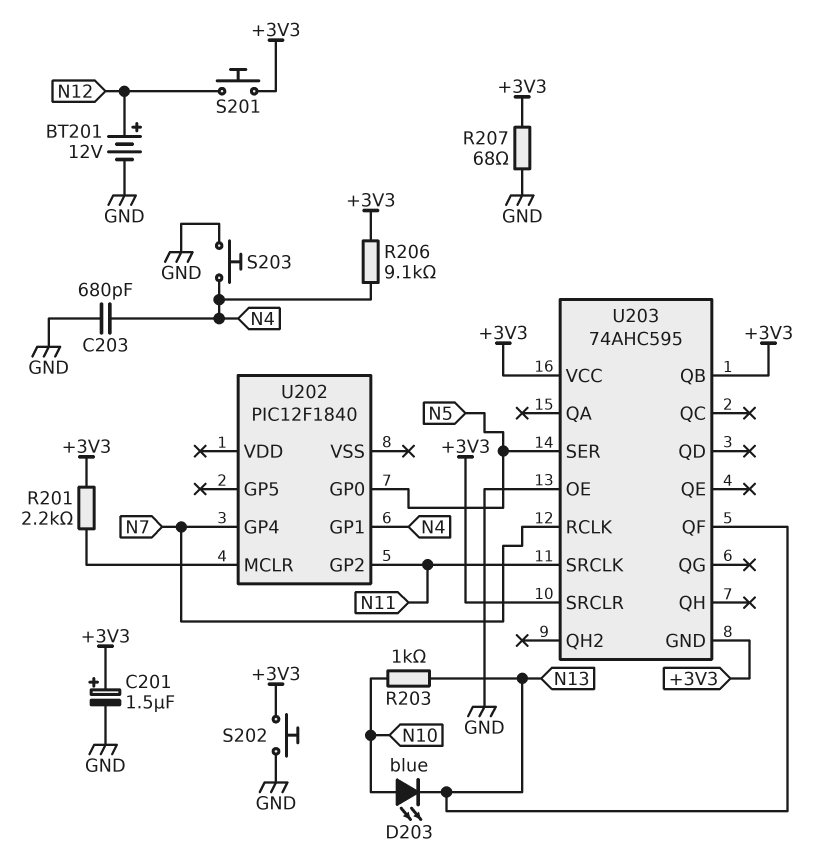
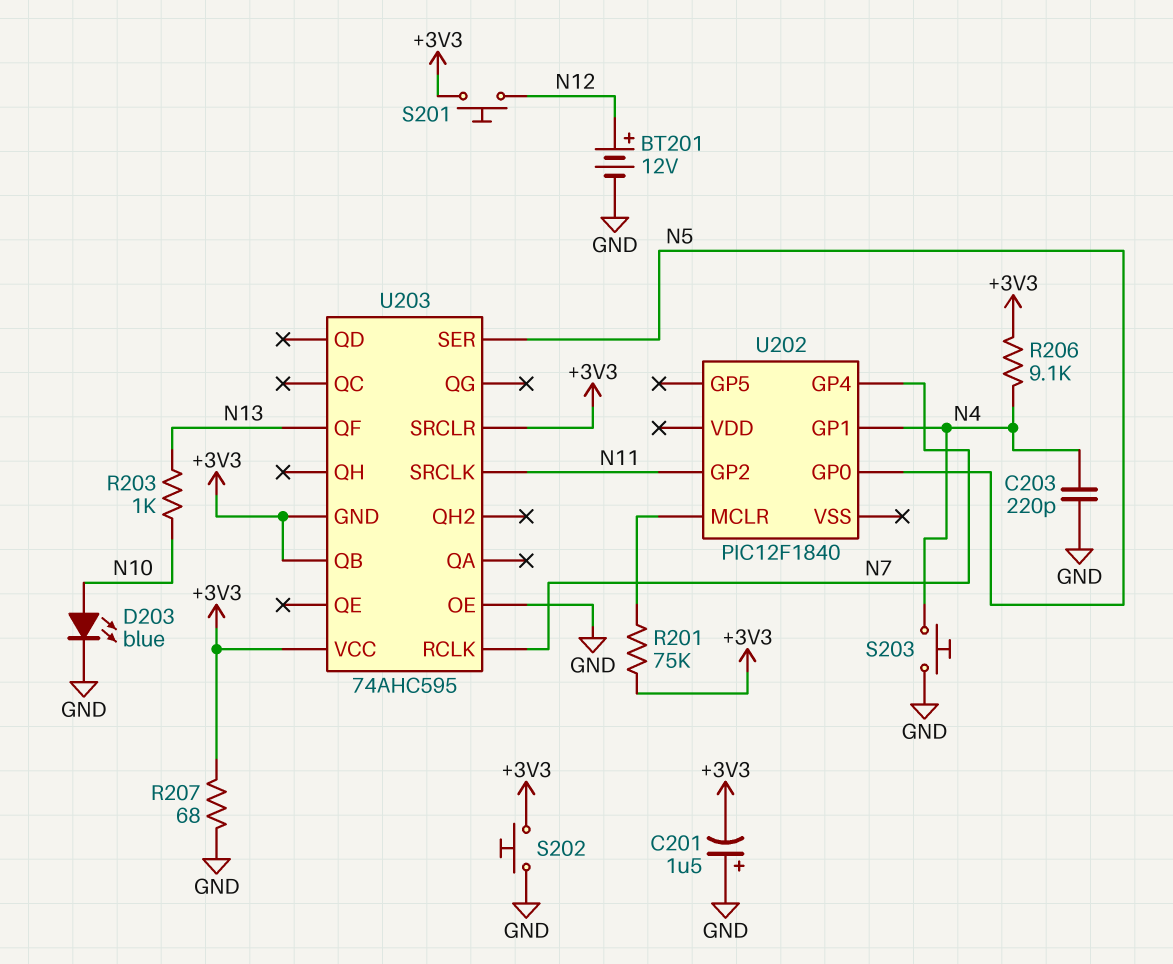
C201: 1.5uF (plus +3V3, minus GND) -> 1.5uF (plus GND, minus +3V3)
C203: 680pF (GND, N4) -> 220pF (GND, N4)
D203: LED blue (A N10, K N13) -> LED blue (A N10, K GND)
R201: 2.2k (+3V3, U202/MCLR) -> 75k (+3V3, U202/MCLR)

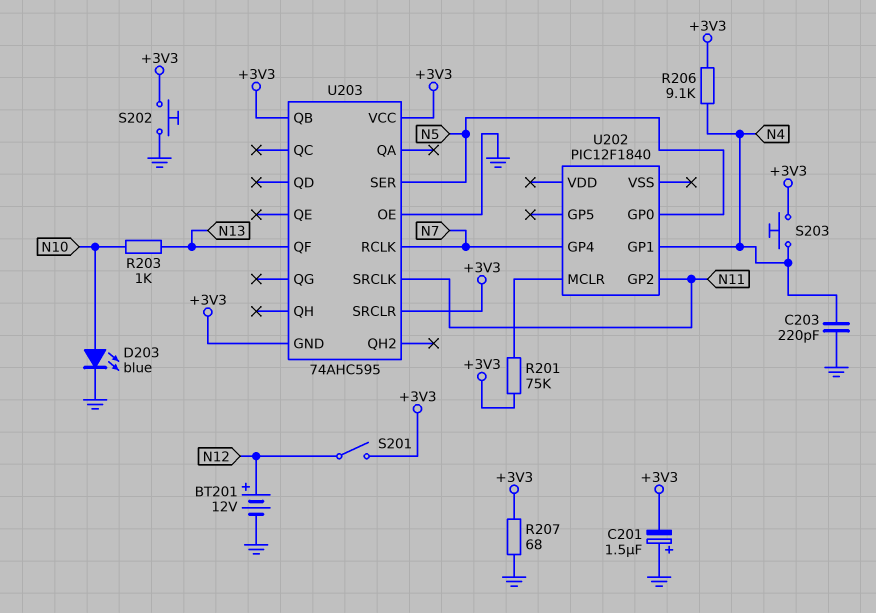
S201: button (+3V3, N12) -> switch (+3V3, N12)
S203: button (GND, N4) -> button (+3V3, N4)

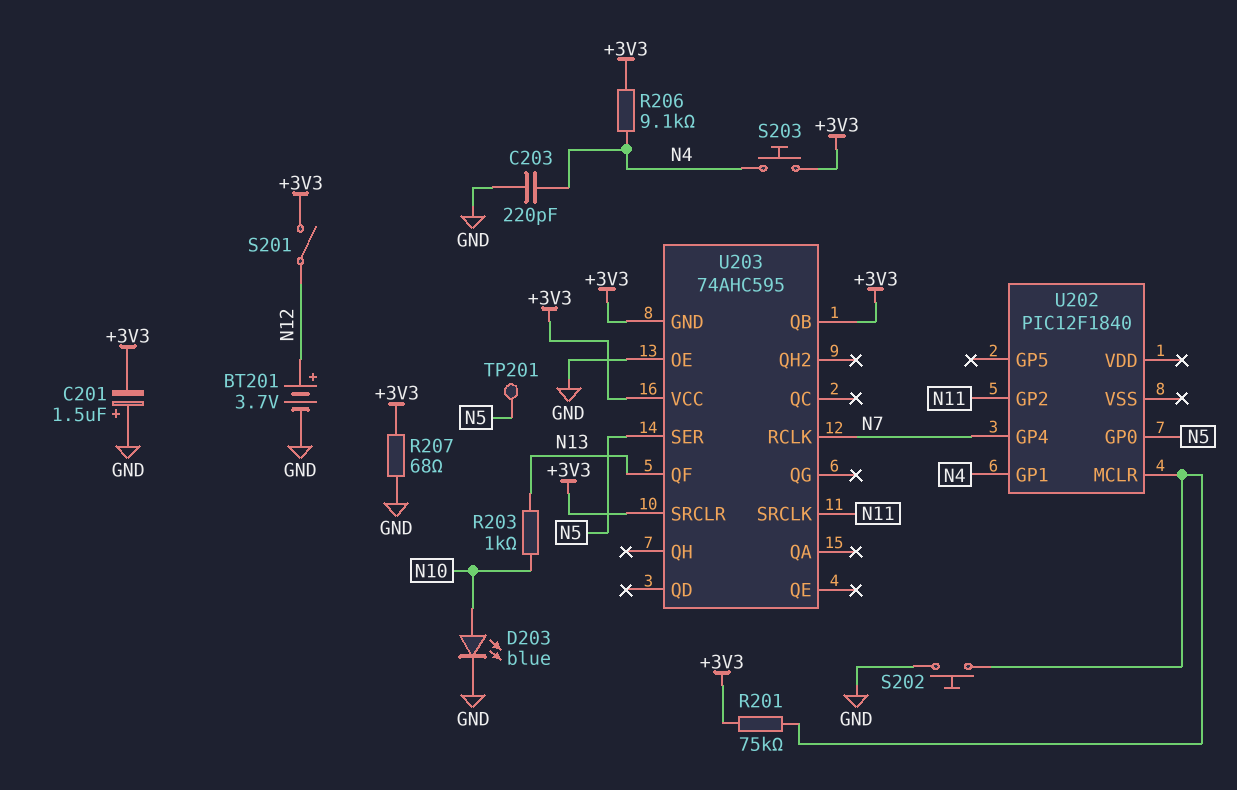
BT201: 12V (plus N12, minus GND) -> 3.7V (plus N12, minus GND)
S202: button (+3V3, GND) -> button (GND, U202/MCLR)
TP201: none -> test point (N5)

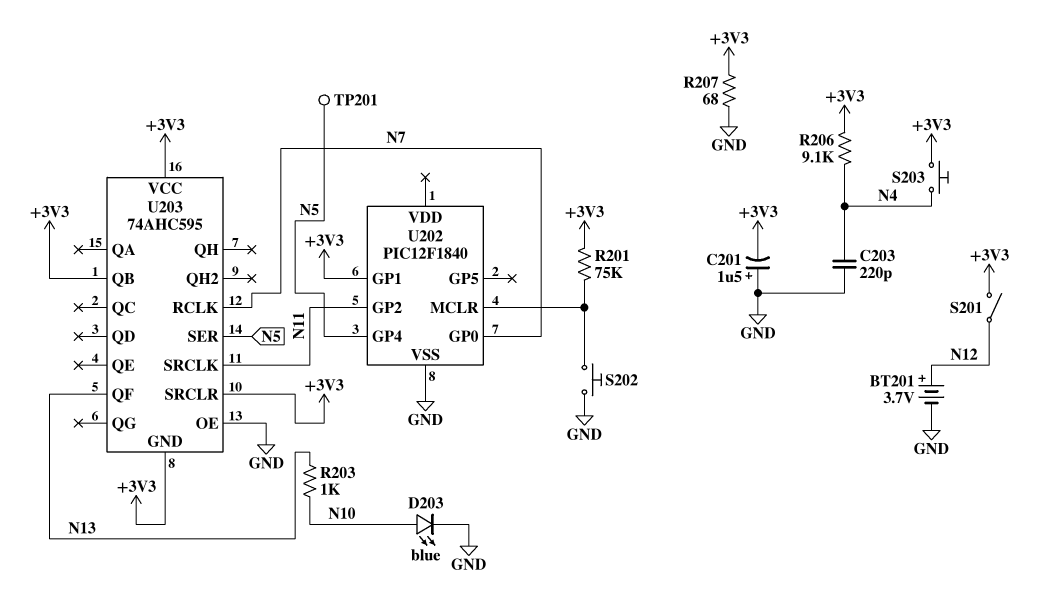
U202 pin GP0: N5 -> N7
U202 pin GP1: N4 -> +3V3
U202 pin GP4: N7 -> N5
U202 pin VSS: none -> GND

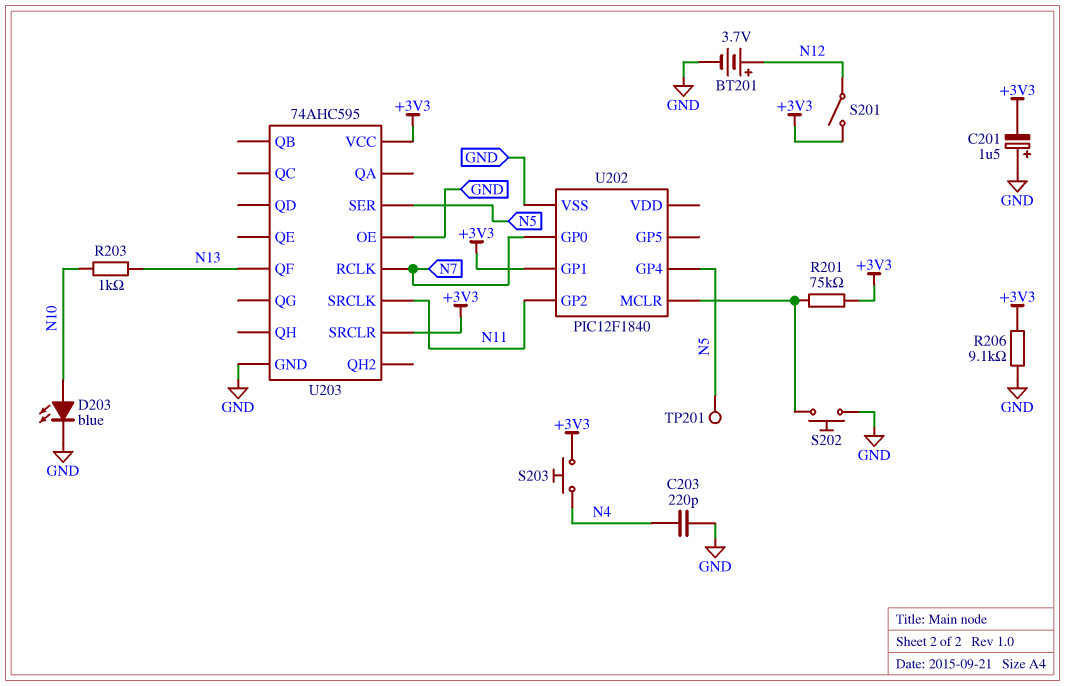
R206: 9.1k (+3V3, N4) -> 9.1k (+3V3, GND)
R207: 68 (+3V3, GND) -> none
U203 pin GND: +3V3 -> GND
U203 pin QB: +3V3 -> none

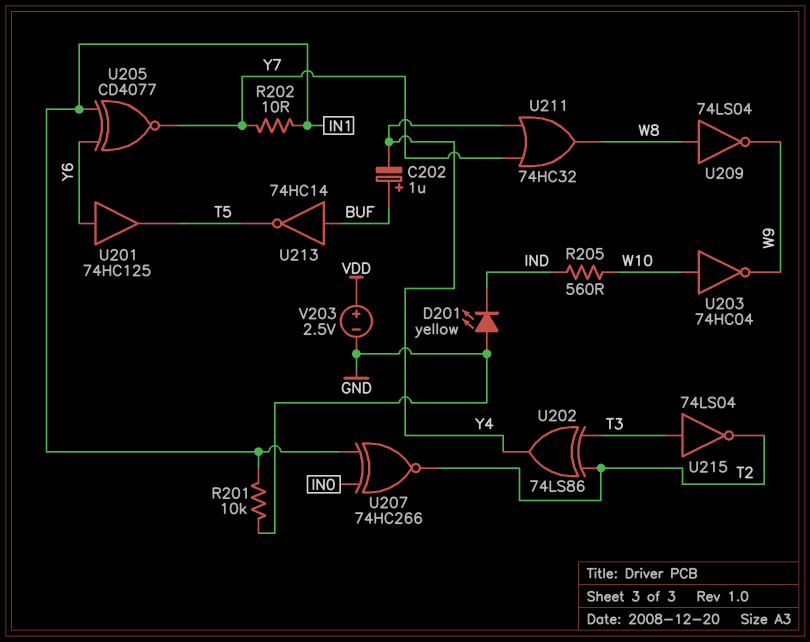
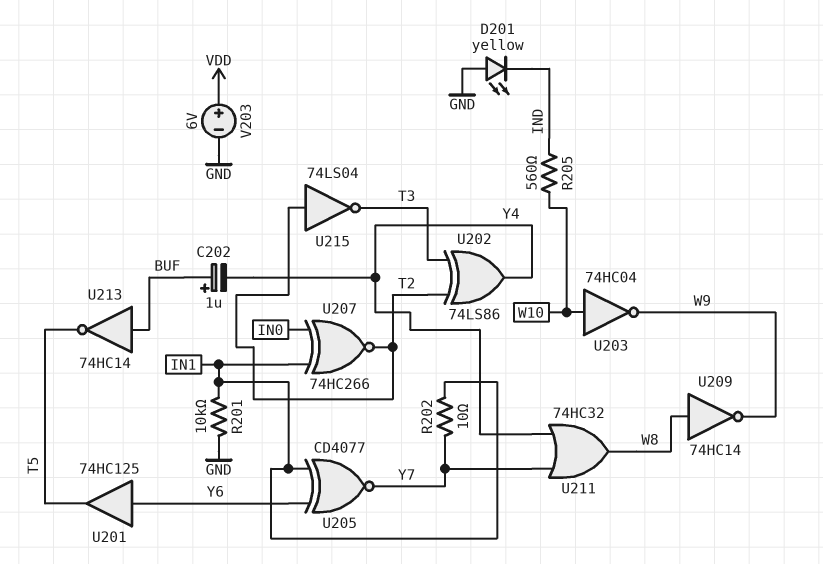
U209: NOT 74LS04 (in W8, out W9) -> NOT 74HC14 (in W8, out W9)
U215: NOT 74LS04 (in T3, out T2) -> NOT 74LS04 (in T2, out T3)
V203: 2.5V (plus VDD, minus GND) -> 6V (plus VDD, minus GND)

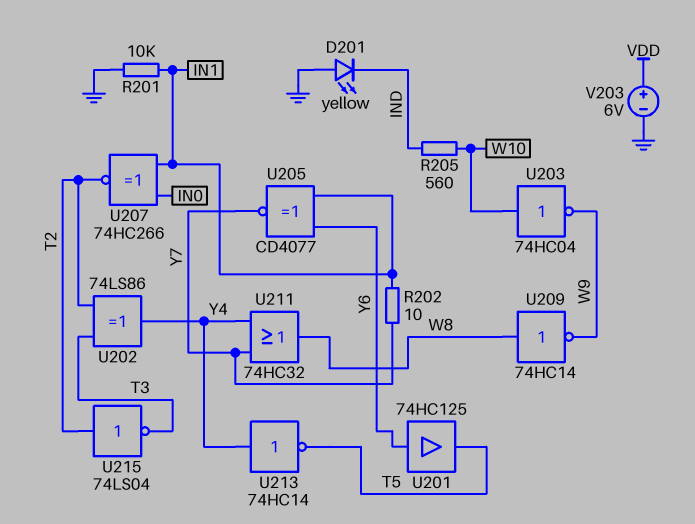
C202: 1uF (plus BUF, minus Y4) -> none
U213: NOT 74HC14 (in BUF, out T5) -> NOT 74HC14 (in Y4, out T5)

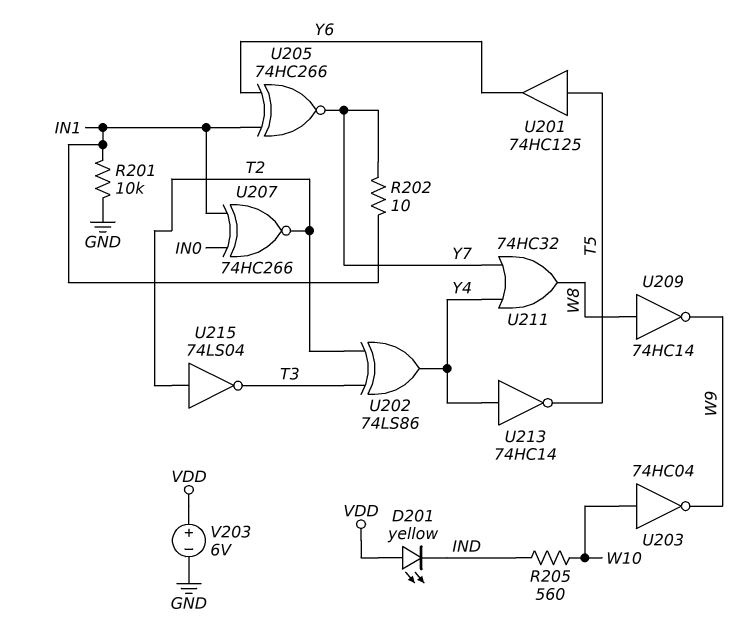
D201: LED yellow (A GND, K IND) -> LED yellow (A VDD, K IND)
U201: buffer 74HC125 (in Y6, out T5) -> buffer 74HC125 (in T5, out Y6)
U205: XNOR CD4077 (in IN1, in Y6, out Y7) -> XNOR 74HC266 (in IN1, in Y6, out Y7)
.....
Description of the task: Starting with the line that contains "U202 pin GP0: N5 -> N7", repeat each line exactly through the last line of the data above, and nothing more; the pictures stay out.

Worked solution:
U202 pin GP0: N5 -> N7
U202 pin GP1: N4 -> +3V3
U202 pin GP4: N7 -> N5
U202 pin VSS: none -> GND

R206: 9.1k (+3V3, N4) -> 9.1k (+3V3, GND)
R207: 68 (+3V3, GND) -> none
U203 pin GND: +3V3 -> GND
U203 pin QB: +3V3 -> none

U209: NOT 74LS04 (in W8, out W9) -> NOT 74HC14 (in W8, out W9)
U215: NOT 74LS04 (in T3, out T2) -> NOT 74LS04 (in T2, out T3)
V203: 2.5V (plus VDD, minus GND) -> 6V (plus VDD, minus GND)

C202: 1uF (plus BUF, minus Y4) -> none
U213: NOT 74HC14 (in BUF, out T5) -> NOT 74HC14 (in Y4, out T5)

D201: LED yellow (A GND, K IND) -> LED yellow (A VDD, K IND)
U201: buffer 74HC125 (in Y6, out T5) -> buffer 74HC125 (in T5, out Y6)
U205: XNOR CD4077 (in IN1, in Y6, out Y7) -> XNOR 74HC266 (in IN1, in Y6, out Y7)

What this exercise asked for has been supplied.